• Exercise: Exclude the pictures, then restate exactly each line of the data below from the first through the line containing "in_first: [354, 280, 452, 429]".

[Object matching data]
────────────────────────────────────────

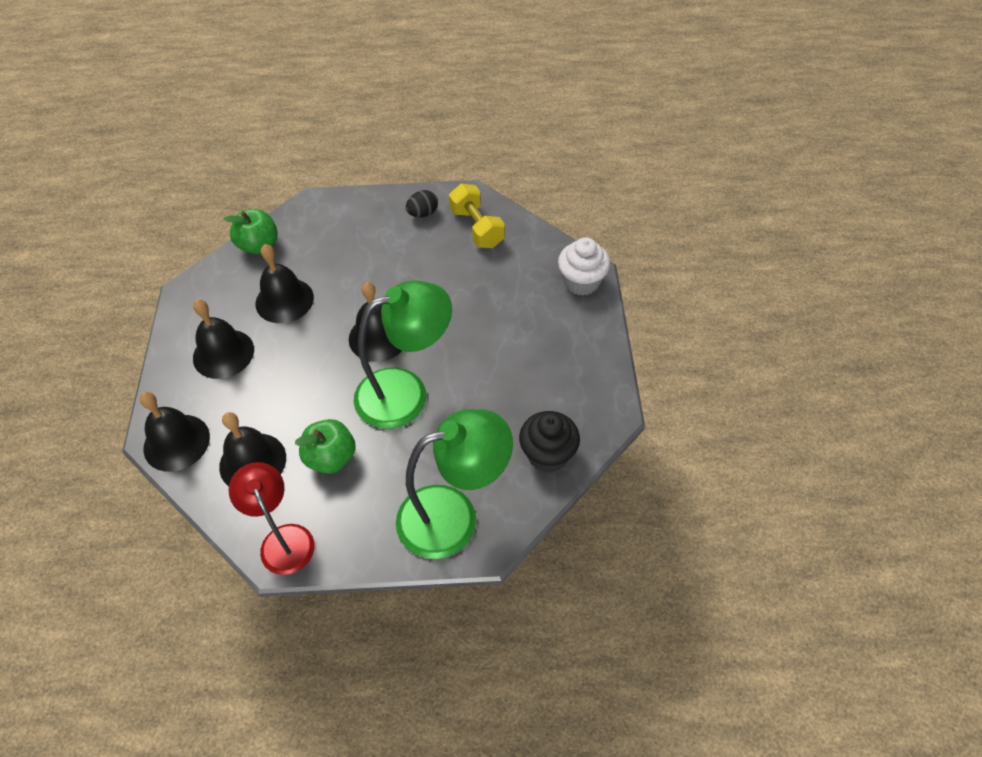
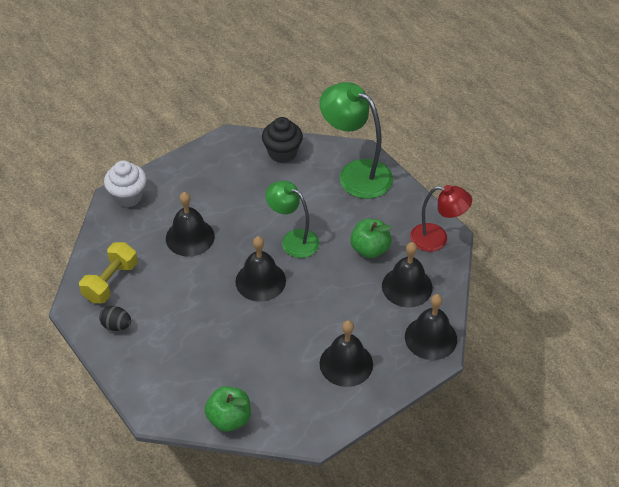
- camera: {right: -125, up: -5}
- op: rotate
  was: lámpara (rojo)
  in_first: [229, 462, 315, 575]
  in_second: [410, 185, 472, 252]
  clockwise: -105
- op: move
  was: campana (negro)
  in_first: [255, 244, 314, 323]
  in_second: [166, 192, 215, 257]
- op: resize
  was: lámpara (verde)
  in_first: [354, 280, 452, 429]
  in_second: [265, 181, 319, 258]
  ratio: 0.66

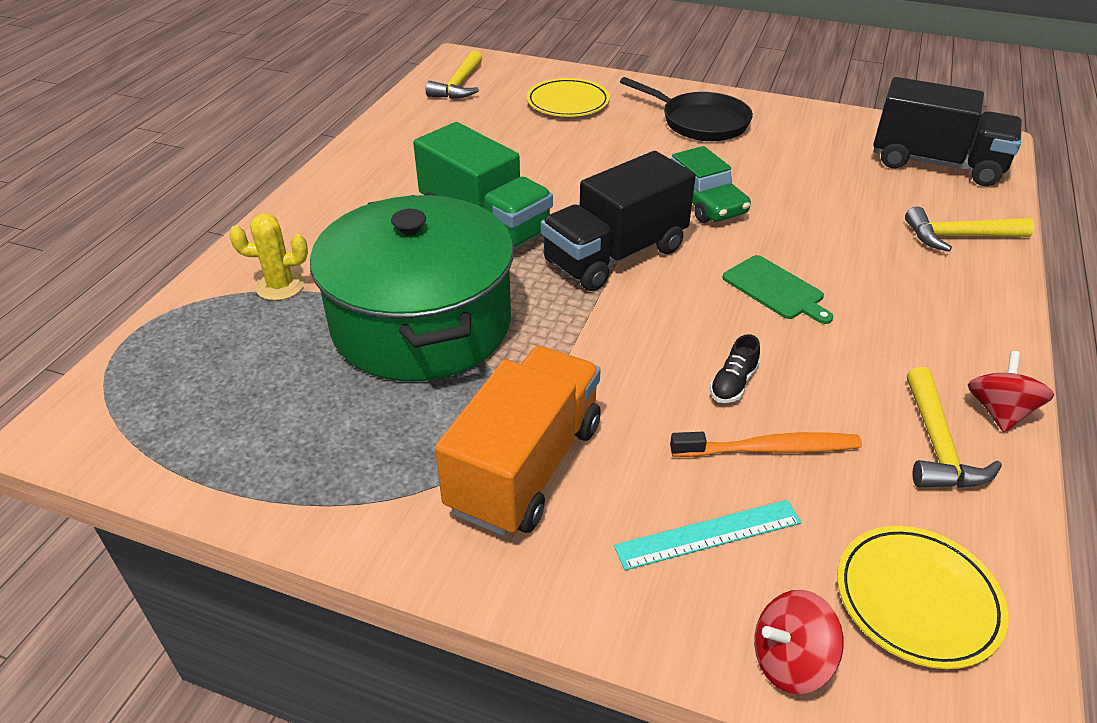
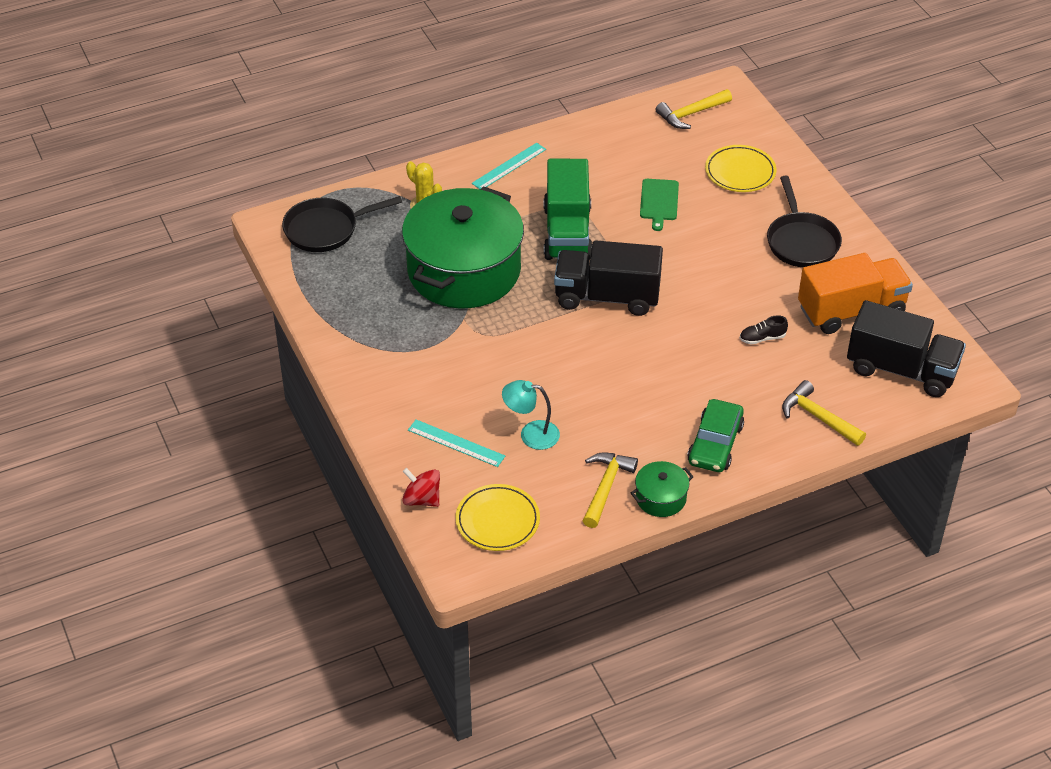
- camera: {right: 45, up: 5}
- op: move
  was: camión (naranja)
  in_first: [435, 346, 601, 536]
  in_second: [798, 253, 913, 334]
- op: replace
  was: cepillo de dientes (naranja)
  now: lámpara (turquesa)
  in_first: [670, 432, 862, 457]
  in_second: [502, 380, 560, 450]
- op: move
  was: coche (verde)
  in_first: [671, 146, 751, 223]
  in_second: [687, 399, 744, 472]
- op: move
  was: zapato (negro)
  in_first: [710, 334, 760, 403]
  in_second: [740, 315, 788, 344]
- op: move
  was: tabla de cortar (verde)
  in_first: [722, 255, 833, 324]
  in_second: [640, 179, 679, 231]
- op: rotate
  was: camión (negro)
  in_first: [873, 77, 1022, 186]
  in_second: [847, 300, 966, 397]
  clockwise: -45
- op: rotate
  was: martillo (amarillo)
  in_first: [907, 367, 1002, 488]
  in_second: [583, 452, 638, 528]
  clockwise: 150
- op: replace
  was: peonza (rojo)
  now: olla (verde)
  in_first: [968, 351, 1054, 432]
  in_second: [631, 461, 694, 517]
- op: insert
  now: sartén (negro)
  in_second: [282, 196, 402, 252]
- op: insert
  now: regla (turquesa)
  in_second: [472, 143, 546, 189]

────────────────────────────────────────

• Solution to this task:
- camera: {right: -125, up: -5}
- op: rotate
  was: lámpara (rojo)
  in_first: [229, 462, 315, 575]
  in_second: [410, 185, 472, 252]
  clockwise: -105
- op: move
  was: campana (negro)
  in_first: [255, 244, 314, 323]
  in_second: [166, 192, 215, 257]
- op: resize
  was: lámpara (verde)
  in_first: [354, 280, 452, 429]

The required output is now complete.